Copy the lines of the data word for word, starting at the line that contains "Identify the location" and ending at the line that contains "At what (x,y)", both included. Give only those lines.

Collected data entries:
● ● ● ● ● ● ●
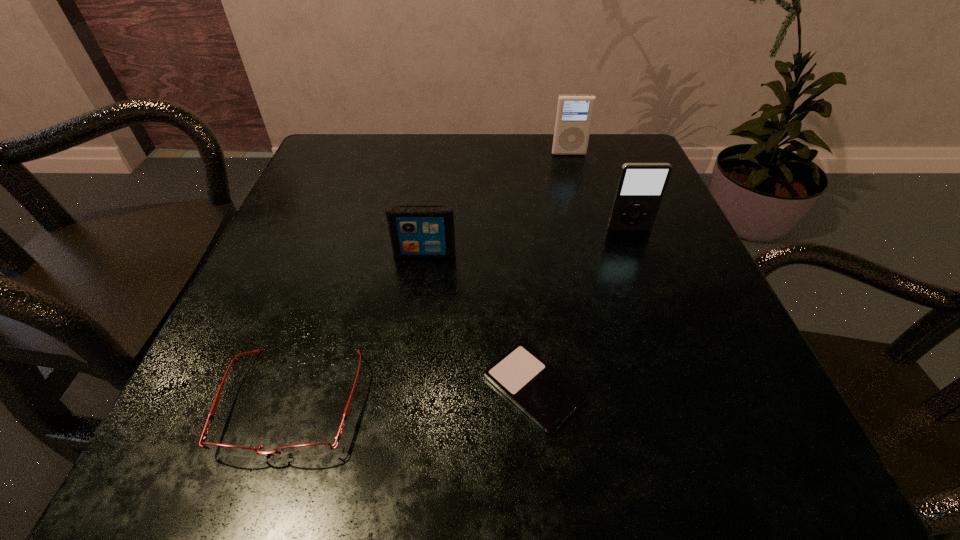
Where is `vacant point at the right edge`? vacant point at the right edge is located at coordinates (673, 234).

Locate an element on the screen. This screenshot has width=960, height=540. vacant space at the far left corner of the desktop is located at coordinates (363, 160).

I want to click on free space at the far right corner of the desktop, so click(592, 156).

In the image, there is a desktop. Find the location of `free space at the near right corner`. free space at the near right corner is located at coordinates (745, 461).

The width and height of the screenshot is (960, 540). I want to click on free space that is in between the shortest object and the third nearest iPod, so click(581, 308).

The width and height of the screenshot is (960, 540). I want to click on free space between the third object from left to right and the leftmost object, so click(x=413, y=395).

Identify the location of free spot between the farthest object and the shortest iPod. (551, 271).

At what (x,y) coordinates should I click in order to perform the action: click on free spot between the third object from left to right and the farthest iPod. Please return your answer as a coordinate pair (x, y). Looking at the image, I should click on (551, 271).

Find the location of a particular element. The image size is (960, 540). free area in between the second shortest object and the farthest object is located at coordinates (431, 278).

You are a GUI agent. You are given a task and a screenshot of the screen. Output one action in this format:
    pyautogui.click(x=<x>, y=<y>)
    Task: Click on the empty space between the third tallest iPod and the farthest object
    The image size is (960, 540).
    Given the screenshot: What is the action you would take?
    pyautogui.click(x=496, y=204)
● ● ● ● ● ● ●
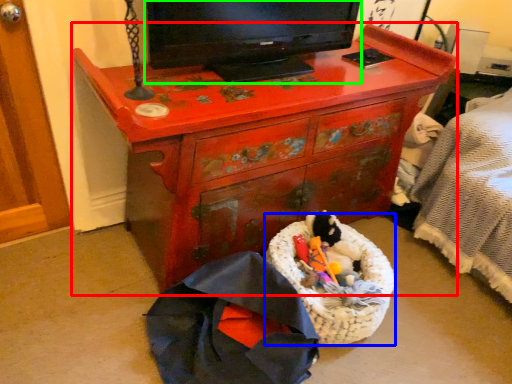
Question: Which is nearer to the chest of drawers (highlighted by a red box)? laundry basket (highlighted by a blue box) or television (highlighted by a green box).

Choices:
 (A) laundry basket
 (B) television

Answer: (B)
● ● ● ● ● ● ●
Answer to the exercise >>
Identify the location of free spot between the farthest object and the shortest iPod. (551, 271).

At what (x,y) coordinates should I click in order to perform the action: click on free spot between the third object from left to right and the farthest iPod. Please return your answer as a coordinate pair (x, y). Looking at the image, I should click on (551, 271).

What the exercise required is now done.